[Version comparison data]

>>>>>

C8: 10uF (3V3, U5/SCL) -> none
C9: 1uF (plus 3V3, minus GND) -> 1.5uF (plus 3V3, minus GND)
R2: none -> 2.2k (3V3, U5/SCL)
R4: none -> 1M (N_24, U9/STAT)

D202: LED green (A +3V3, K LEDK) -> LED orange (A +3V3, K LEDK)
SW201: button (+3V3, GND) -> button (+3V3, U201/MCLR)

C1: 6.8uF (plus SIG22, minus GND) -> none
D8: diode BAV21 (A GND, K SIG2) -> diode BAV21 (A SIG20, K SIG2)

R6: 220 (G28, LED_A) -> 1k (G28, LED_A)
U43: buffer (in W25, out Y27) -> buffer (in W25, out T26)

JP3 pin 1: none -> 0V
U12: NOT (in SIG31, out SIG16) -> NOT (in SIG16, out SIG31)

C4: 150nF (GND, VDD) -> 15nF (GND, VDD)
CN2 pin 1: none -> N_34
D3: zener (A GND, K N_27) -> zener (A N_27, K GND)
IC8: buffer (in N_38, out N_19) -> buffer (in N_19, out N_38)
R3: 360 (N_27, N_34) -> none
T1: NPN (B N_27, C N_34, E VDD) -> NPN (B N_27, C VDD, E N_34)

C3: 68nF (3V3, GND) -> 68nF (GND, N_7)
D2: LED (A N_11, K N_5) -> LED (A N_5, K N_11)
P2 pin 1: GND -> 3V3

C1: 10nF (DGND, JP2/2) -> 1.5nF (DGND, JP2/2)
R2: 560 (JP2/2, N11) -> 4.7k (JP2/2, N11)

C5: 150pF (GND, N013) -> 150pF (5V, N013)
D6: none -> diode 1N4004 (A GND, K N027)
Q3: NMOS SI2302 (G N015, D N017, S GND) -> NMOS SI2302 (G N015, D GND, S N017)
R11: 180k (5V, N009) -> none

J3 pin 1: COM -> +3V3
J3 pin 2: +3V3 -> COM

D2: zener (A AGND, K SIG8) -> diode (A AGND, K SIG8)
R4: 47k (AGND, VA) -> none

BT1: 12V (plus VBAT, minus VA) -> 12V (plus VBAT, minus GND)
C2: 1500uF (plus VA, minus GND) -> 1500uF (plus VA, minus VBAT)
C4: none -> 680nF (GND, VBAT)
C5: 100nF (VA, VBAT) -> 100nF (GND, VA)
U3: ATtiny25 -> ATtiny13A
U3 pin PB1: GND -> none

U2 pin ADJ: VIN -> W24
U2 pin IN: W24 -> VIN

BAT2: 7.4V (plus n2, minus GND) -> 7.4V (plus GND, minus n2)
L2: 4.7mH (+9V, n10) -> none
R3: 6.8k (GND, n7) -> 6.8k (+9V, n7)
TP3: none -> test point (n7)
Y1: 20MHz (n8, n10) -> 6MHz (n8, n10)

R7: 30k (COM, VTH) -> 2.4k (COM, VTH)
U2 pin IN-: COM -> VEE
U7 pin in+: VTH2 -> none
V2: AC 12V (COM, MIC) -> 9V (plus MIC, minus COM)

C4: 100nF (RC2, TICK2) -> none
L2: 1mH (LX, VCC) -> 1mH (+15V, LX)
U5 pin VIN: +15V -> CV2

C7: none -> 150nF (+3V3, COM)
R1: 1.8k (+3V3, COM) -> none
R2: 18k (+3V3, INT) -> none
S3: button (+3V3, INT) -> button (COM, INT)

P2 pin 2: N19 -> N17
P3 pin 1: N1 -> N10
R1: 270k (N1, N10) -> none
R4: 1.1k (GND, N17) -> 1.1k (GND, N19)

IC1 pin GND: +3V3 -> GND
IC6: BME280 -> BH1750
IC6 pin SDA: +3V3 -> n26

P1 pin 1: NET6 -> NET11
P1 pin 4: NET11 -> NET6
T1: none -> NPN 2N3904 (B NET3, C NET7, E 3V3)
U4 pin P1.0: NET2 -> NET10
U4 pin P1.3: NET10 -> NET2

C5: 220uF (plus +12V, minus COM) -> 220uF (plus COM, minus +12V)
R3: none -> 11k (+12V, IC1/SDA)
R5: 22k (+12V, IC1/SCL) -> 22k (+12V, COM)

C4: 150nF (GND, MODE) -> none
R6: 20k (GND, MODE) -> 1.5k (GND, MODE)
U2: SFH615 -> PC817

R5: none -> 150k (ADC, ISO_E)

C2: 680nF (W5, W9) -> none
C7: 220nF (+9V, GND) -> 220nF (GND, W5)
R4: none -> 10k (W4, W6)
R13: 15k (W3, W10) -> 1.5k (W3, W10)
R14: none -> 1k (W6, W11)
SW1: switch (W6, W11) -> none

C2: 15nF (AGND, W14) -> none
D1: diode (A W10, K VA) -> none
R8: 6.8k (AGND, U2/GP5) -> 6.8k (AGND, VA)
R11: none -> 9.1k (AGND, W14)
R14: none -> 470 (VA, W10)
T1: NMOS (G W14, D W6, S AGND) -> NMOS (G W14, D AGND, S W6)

<<<<<

◆ Assigned task: Your answer should consist of the lines from the line with "T1: none ->" to the line with "R6: 20k (GND, MODE) -> 1.5k (GND, MODE)" above, repeated exactly, both ends included.

◆ Result of the exercise:
T1: none -> NPN 2N3904 (B NET3, C NET7, E 3V3)
U4 pin P1.0: NET2 -> NET10
U4 pin P1.3: NET10 -> NET2

C5: 220uF (plus +12V, minus COM) -> 220uF (plus COM, minus +12V)
R3: none -> 11k (+12V, IC1/SDA)
R5: 22k (+12V, IC1/SCL) -> 22k (+12V, COM)

C4: 150nF (GND, MODE) -> none
R6: 20k (GND, MODE) -> 1.5k (GND, MODE)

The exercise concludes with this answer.